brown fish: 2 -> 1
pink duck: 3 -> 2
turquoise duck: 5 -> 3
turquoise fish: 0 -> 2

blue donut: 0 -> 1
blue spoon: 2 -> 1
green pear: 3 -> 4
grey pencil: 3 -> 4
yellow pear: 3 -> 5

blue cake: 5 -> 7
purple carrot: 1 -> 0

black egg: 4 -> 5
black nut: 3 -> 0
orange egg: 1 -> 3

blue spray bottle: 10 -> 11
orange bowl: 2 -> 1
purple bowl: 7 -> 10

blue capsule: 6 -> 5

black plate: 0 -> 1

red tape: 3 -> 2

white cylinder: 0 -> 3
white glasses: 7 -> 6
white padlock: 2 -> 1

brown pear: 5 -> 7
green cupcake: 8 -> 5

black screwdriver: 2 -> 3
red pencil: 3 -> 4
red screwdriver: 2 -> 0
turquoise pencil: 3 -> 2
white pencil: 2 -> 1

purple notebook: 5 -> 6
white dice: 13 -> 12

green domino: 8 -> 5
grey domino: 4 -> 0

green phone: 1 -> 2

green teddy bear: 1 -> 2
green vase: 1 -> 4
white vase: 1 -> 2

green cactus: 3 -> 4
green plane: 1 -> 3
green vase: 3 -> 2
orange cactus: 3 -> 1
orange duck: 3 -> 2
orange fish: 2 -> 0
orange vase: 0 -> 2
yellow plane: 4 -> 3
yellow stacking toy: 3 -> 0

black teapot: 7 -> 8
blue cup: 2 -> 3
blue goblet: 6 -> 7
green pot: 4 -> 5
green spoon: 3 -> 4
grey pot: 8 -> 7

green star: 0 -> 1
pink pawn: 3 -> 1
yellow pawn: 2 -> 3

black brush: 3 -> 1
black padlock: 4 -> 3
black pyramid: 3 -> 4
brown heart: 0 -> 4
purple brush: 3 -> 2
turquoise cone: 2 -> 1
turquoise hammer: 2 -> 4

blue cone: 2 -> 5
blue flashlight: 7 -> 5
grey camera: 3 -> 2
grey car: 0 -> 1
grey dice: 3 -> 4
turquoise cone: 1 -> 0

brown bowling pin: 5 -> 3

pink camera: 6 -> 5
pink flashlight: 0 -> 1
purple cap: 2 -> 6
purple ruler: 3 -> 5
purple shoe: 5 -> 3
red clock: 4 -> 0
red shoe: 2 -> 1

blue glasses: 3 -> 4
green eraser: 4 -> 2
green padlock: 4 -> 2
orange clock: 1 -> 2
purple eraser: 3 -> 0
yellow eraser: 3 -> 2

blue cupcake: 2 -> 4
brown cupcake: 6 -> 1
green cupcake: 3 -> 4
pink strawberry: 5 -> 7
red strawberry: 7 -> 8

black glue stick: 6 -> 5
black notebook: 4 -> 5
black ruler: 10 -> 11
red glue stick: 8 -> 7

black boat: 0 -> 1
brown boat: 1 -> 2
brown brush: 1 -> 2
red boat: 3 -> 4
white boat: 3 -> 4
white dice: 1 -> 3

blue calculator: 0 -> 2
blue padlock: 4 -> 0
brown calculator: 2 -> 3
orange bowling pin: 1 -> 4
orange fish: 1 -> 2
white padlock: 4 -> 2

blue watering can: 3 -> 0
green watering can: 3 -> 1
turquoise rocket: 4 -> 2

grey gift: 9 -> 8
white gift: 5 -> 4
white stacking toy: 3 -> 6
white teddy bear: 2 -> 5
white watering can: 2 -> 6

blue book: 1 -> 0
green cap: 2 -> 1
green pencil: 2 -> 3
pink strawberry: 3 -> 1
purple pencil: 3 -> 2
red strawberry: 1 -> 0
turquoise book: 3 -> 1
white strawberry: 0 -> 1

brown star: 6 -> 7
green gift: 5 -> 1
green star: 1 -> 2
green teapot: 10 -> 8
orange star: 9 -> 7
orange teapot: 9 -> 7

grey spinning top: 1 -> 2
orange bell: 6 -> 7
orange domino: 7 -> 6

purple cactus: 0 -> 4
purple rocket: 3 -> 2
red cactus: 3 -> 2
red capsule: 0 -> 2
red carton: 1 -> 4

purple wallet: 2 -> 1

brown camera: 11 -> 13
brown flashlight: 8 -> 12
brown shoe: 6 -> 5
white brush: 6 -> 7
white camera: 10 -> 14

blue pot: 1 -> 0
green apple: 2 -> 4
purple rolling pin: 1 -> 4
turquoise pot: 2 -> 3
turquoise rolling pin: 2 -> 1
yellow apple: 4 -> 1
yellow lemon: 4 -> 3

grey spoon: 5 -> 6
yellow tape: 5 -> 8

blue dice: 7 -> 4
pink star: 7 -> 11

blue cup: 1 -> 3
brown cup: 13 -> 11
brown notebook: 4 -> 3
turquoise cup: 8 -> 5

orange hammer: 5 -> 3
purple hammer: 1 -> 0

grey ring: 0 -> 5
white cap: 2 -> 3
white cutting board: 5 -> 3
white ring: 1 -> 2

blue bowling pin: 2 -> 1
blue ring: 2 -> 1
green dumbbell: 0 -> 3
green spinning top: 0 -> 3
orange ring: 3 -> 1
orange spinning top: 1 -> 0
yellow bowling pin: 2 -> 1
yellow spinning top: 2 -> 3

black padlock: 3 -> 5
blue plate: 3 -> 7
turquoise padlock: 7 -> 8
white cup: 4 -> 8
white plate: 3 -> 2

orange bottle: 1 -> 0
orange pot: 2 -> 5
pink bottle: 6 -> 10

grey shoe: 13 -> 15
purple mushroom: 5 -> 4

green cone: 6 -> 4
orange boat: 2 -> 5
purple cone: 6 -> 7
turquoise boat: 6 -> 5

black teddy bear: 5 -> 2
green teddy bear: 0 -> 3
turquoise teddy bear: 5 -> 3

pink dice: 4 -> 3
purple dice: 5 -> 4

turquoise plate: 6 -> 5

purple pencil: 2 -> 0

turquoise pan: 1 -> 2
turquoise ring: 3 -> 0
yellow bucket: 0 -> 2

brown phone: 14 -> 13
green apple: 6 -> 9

▶ _Problem details_
Would you filter the records and copy out each line containing "dice"?

▶ _Completed task_
white dice: 13 -> 12
grey dice: 3 -> 4
white dice: 1 -> 3
blue dice: 7 -> 4
pink dice: 4 -> 3
purple dice: 5 -> 4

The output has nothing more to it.